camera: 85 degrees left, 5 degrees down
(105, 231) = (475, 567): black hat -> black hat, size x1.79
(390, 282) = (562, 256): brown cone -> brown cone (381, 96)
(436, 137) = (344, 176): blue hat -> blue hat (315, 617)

┄┄┄┄┄┄

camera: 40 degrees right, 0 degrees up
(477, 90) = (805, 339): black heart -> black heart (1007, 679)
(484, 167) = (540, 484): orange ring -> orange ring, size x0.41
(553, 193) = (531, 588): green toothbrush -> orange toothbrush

┄┄┄┄┄┄

Your goal:
In the listing above, find the line containing "(477, 90) = (805, 339): black" and the line containing "(553, 193) = (531, 588): green". Output them and every line between, exactly, and nothing else.

Solved exercise:
(477, 90) = (805, 339): black heart -> black heart (1007, 679)
(484, 167) = (540, 484): orange ring -> orange ring, size x0.41
(553, 193) = (531, 588): green toothbrush -> orange toothbrush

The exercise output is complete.